▸ INSTRUCTIONS FOR THE TASK:
Return the lines of the data below, from the one containing "pink strawberry: 6 -> 5" through the very last, exactly and with both ends included; no pictures.
== == ==
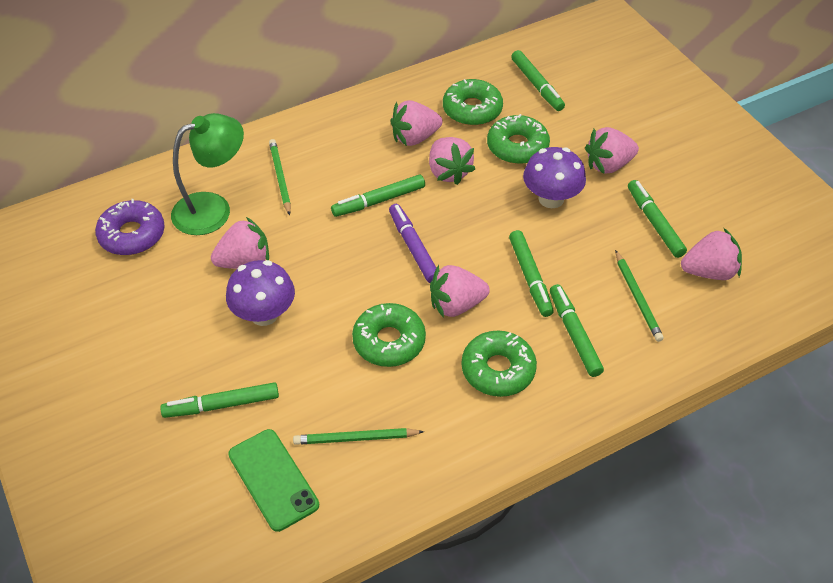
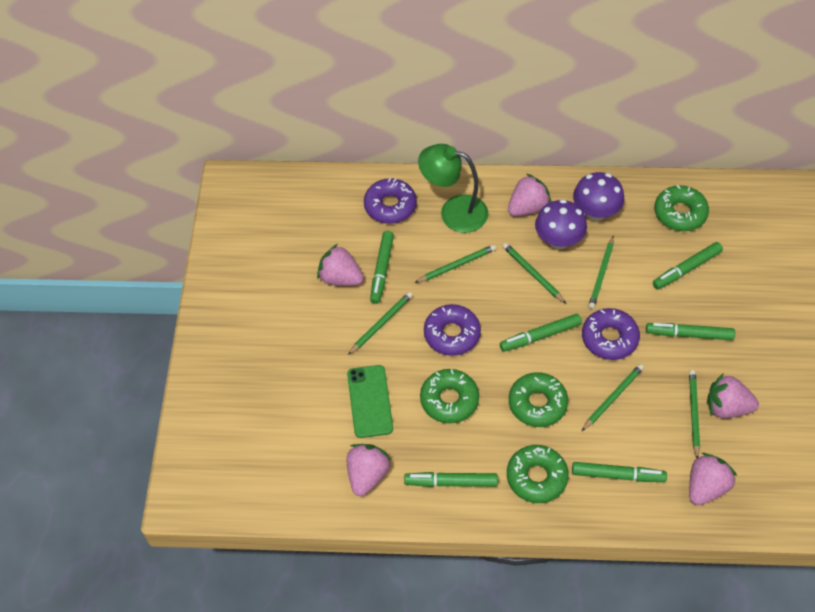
green pencil: 3 -> 6
pink strawberry: 6 -> 5
purple donut: 1 -> 3
purple marker: 1 -> 0

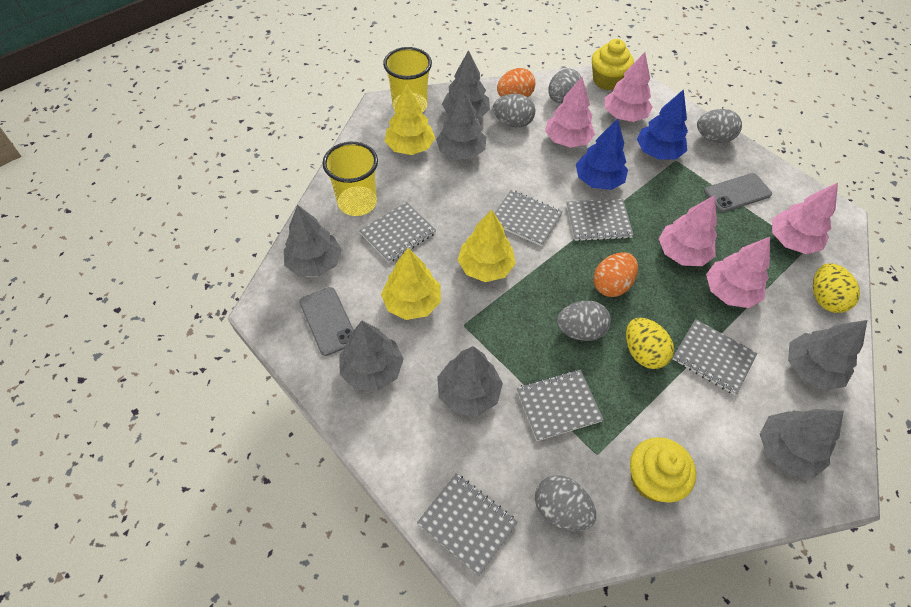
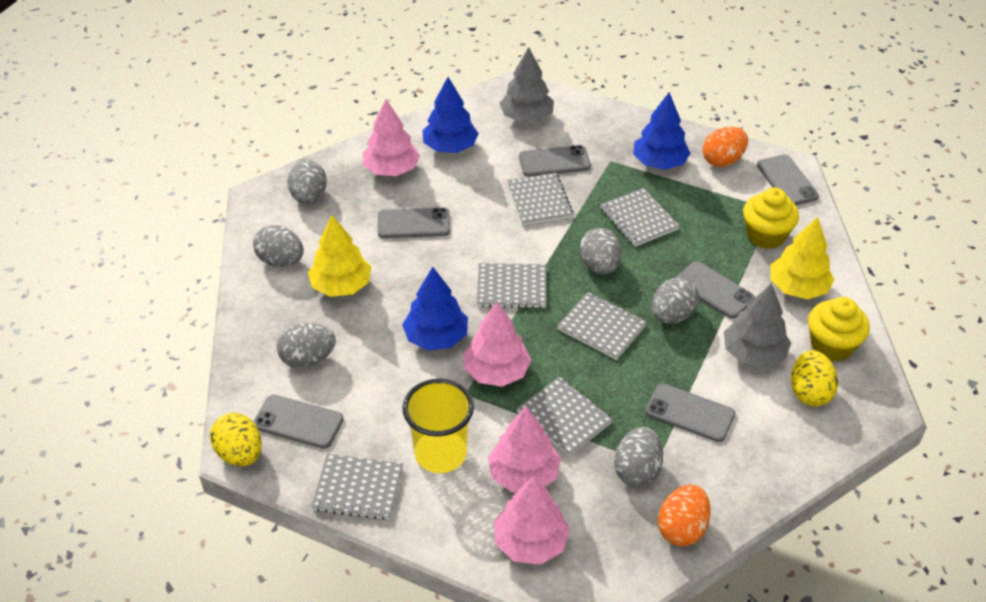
blue tree: 2 -> 3
grey egg: 5 -> 6
grey phone: 2 -> 6
grey tree: 7 -> 2
pink tree: 5 -> 4
yellow cup: 2 -> 1
yellow tree: 3 -> 2

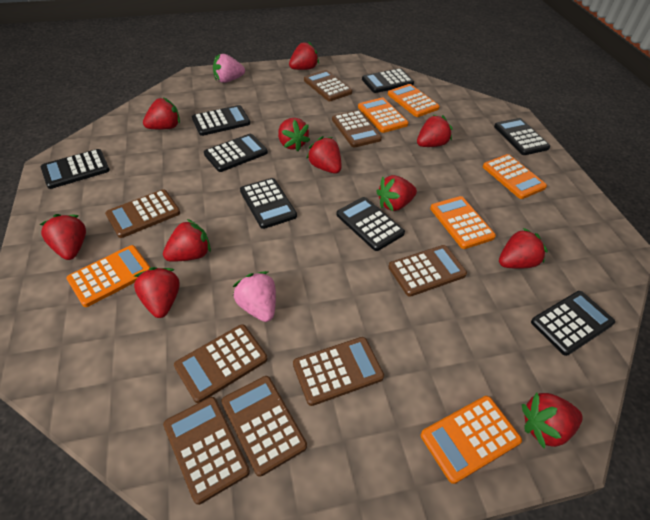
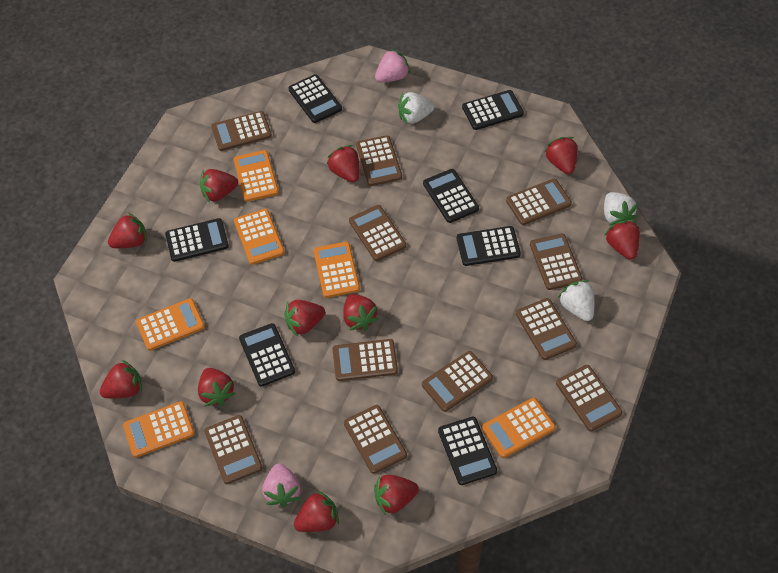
black calculator: 8 -> 7
brown calculator: 8 -> 11
white strawberry: 0 -> 3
== == ==
▸ THE COMPLETED TASK:
pink strawberry: 6 -> 5
purple donut: 1 -> 3
purple marker: 1 -> 0

blue tree: 2 -> 3
grey egg: 5 -> 6
grey phone: 2 -> 6
grey tree: 7 -> 2
pink tree: 5 -> 4
yellow cup: 2 -> 1
yellow tree: 3 -> 2

black calculator: 8 -> 7
brown calculator: 8 -> 11
white strawberry: 0 -> 3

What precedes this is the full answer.